> _TASK GOAL_: Transcribe the listing underneath, keeping each word exact and omitting the images.

> _DATASET CONTENT_:
++++++++++

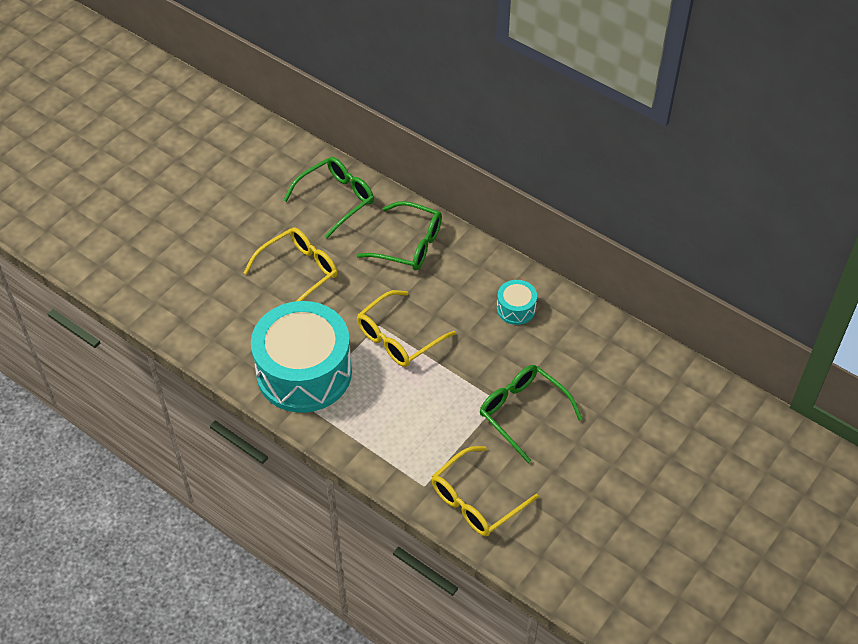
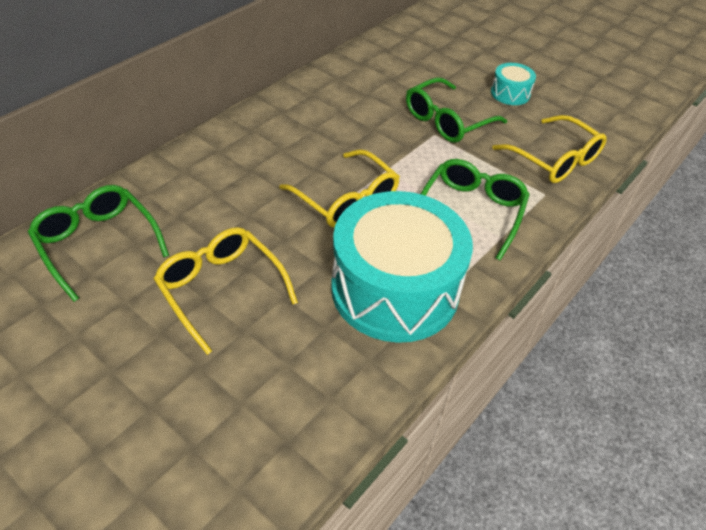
camera: 90 degrees left, 5 degrees down
(409, 245) = (203, 181): green glasses -> green glasses (471, 211)
(516, 309) = (316, 112): turquoise drum -> turquoise drum (510, 93)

++++++++++

> _TASK ANSWER_:
camera: 90 degrees left, 5 degrees down
(409, 245) = (203, 181): green glasses -> green glasses (471, 211)
(516, 309) = (316, 112): turquoise drum -> turquoise drum (510, 93)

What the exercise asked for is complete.